Scan the following material for the string "PIXELS" and copy each line in which it appears.

◆ ◆ ◆

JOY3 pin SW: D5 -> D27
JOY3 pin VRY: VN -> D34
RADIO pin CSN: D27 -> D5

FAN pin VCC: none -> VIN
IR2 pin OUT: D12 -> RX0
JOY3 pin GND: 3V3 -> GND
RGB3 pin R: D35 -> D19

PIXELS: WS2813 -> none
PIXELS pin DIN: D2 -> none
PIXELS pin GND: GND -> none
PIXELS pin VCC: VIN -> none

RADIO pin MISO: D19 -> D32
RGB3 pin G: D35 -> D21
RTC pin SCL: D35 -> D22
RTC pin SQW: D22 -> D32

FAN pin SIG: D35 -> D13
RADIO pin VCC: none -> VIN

◆ ◆ ◆

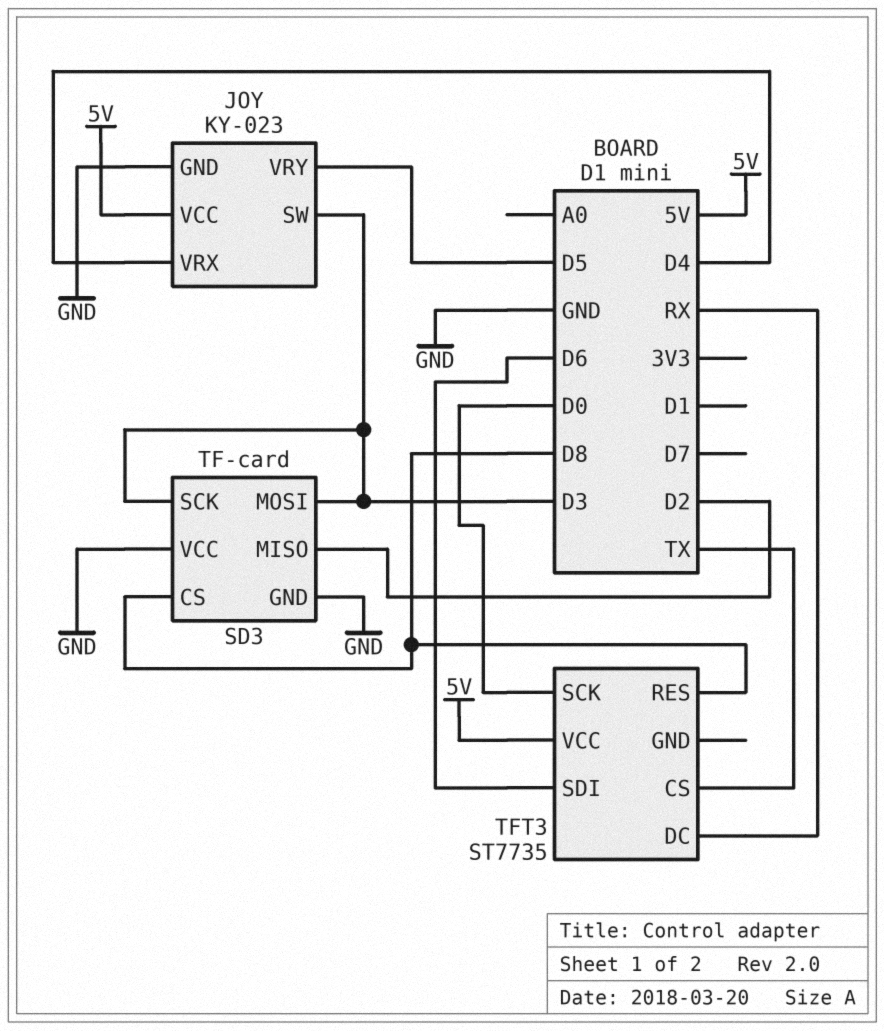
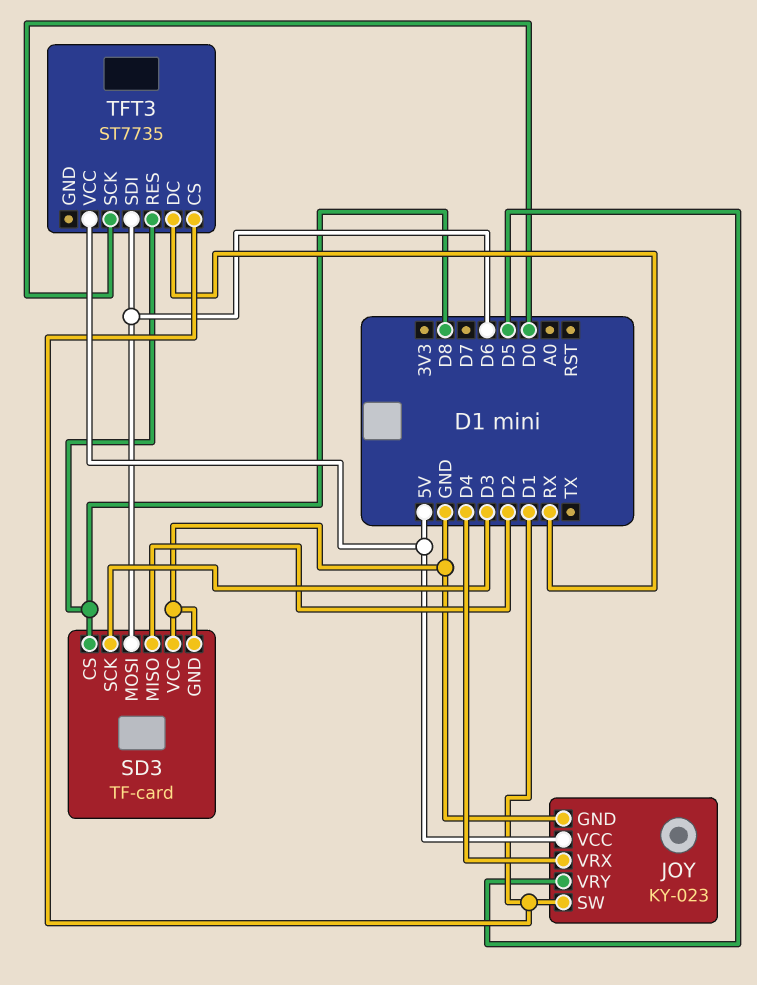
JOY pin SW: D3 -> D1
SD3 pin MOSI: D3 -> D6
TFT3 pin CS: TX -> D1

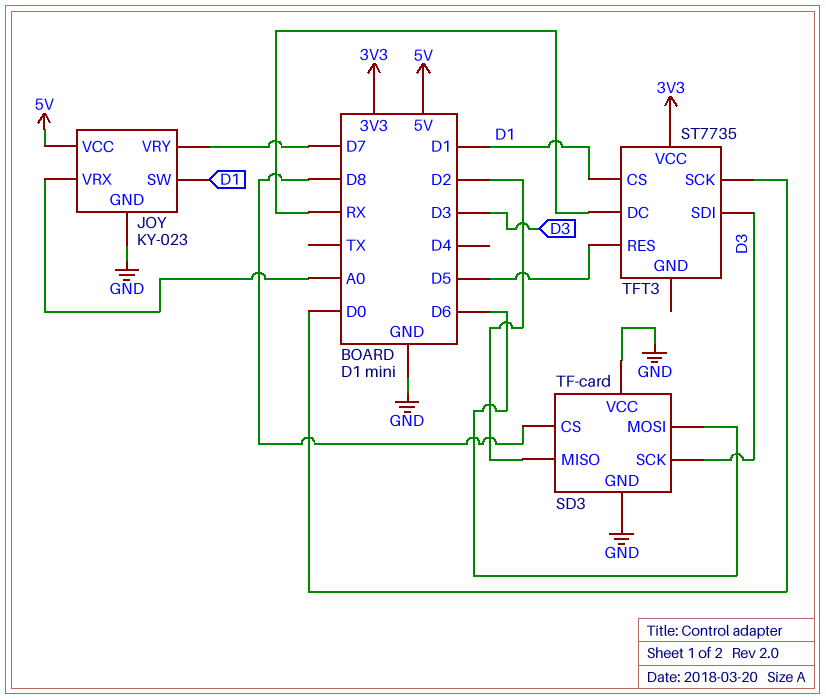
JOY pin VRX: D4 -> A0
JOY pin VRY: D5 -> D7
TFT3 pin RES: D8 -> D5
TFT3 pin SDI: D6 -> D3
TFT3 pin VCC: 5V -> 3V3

◆ ◆ ◆

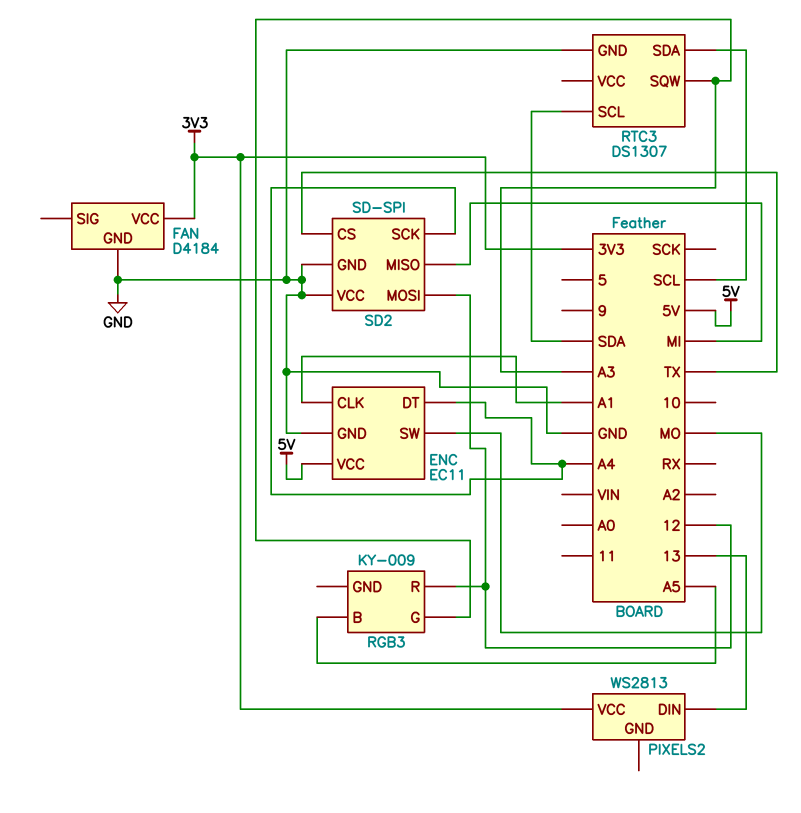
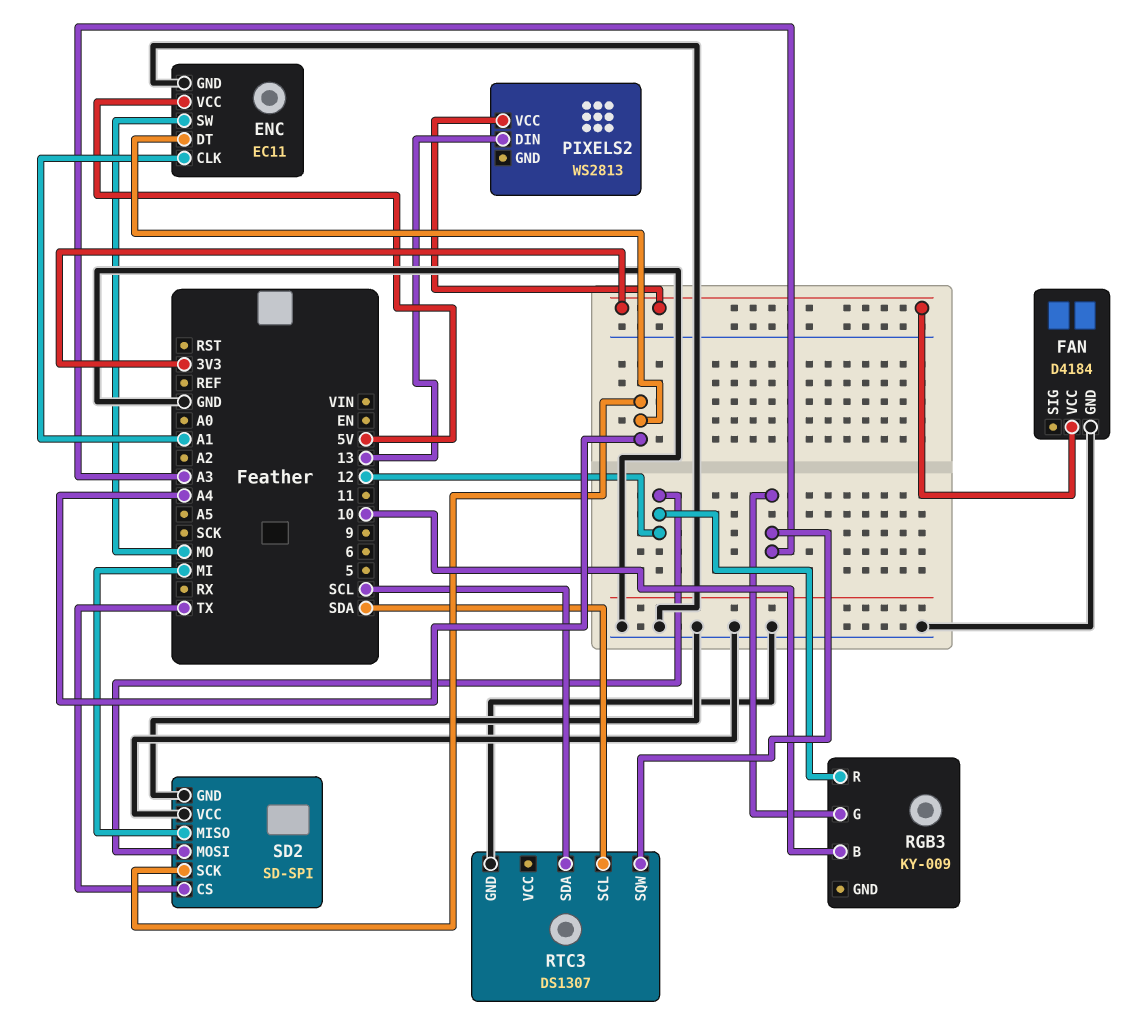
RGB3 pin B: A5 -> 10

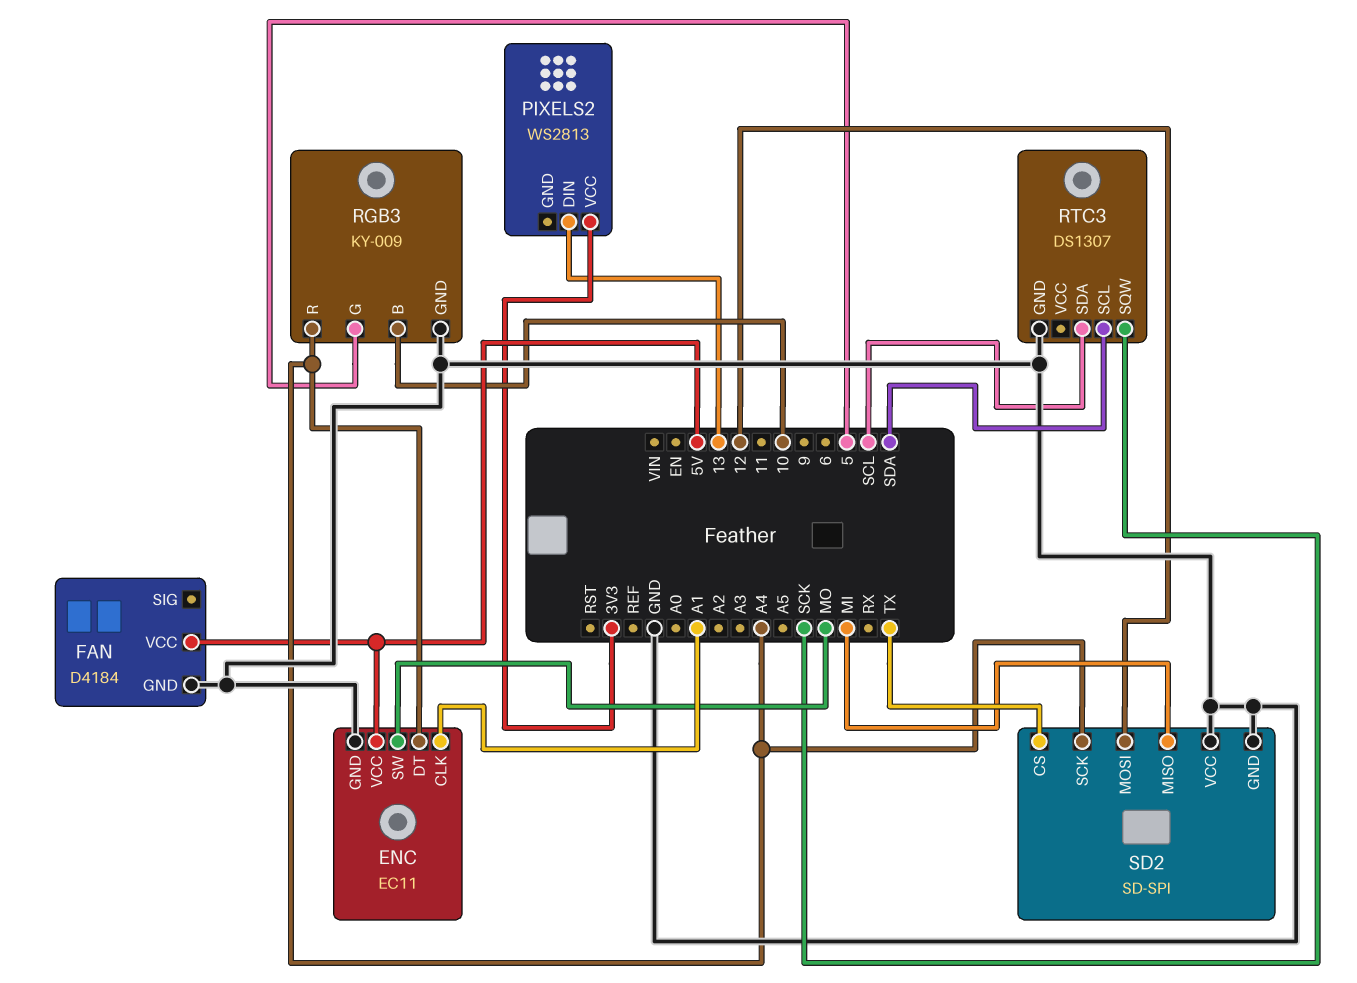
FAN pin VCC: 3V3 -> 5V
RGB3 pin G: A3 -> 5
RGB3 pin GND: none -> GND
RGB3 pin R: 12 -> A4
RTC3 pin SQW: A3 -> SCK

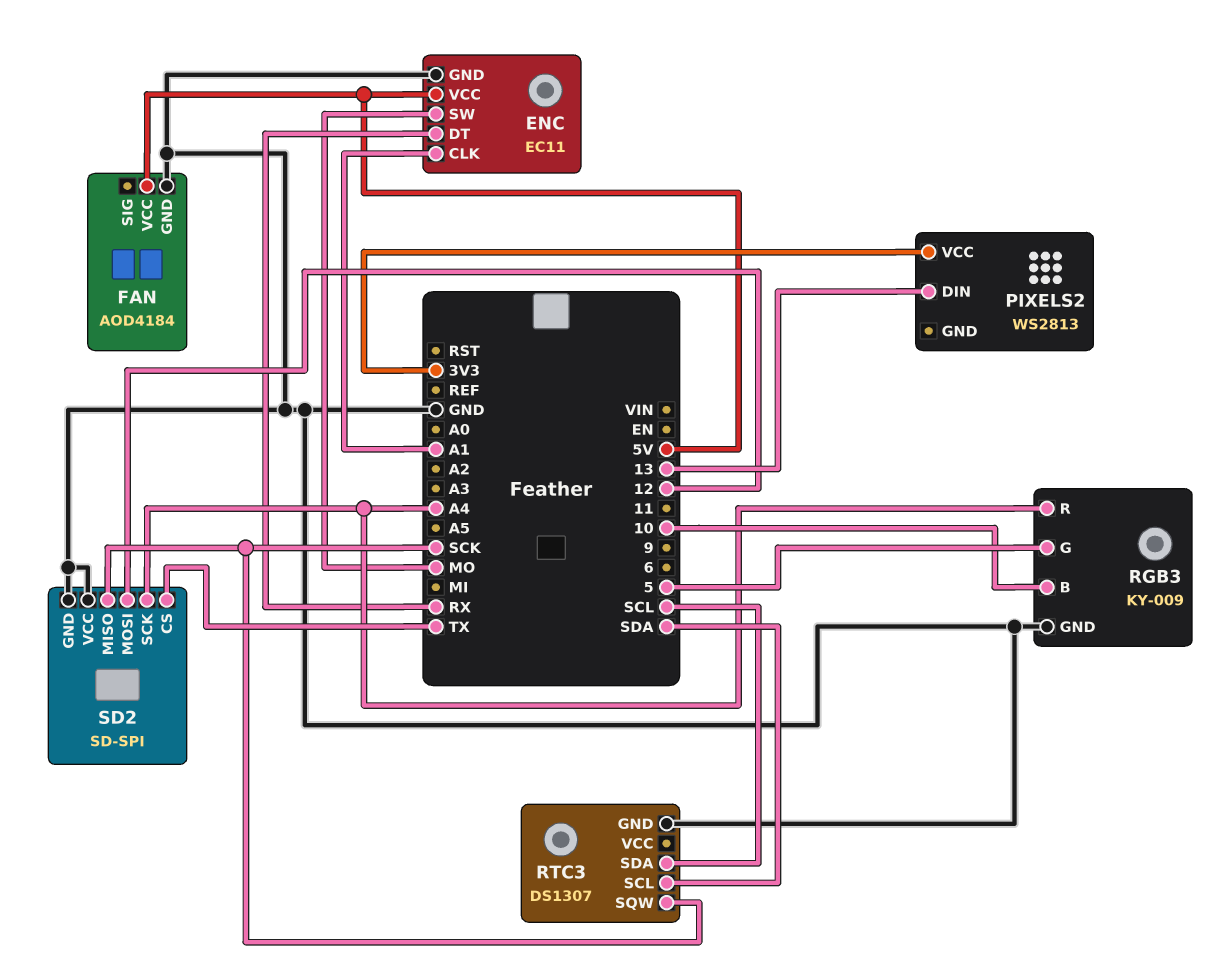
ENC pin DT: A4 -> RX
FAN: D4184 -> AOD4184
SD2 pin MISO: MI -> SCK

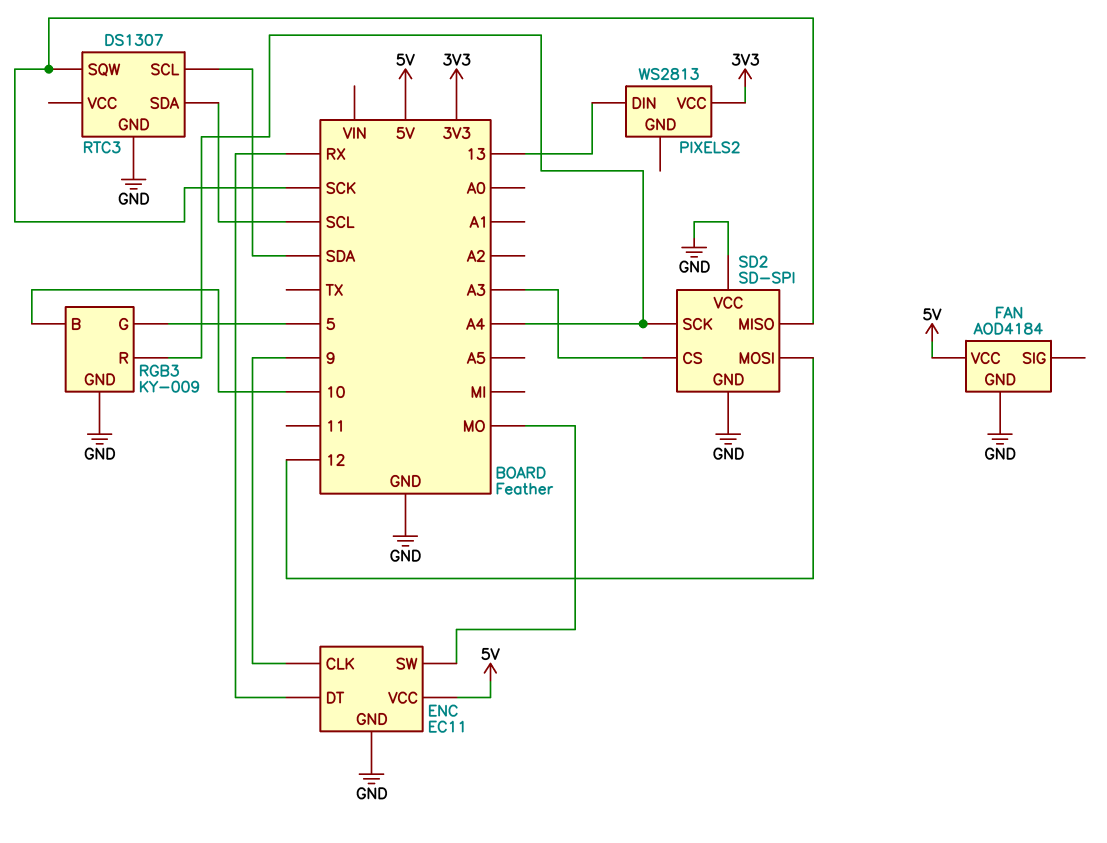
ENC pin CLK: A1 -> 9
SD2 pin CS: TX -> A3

◆ ◆ ◆

■ WRITTEN RESPONSE
PIXELS: WS2813 -> none
PIXELS pin DIN: D2 -> none
PIXELS pin GND: GND -> none
PIXELS pin VCC: VIN -> none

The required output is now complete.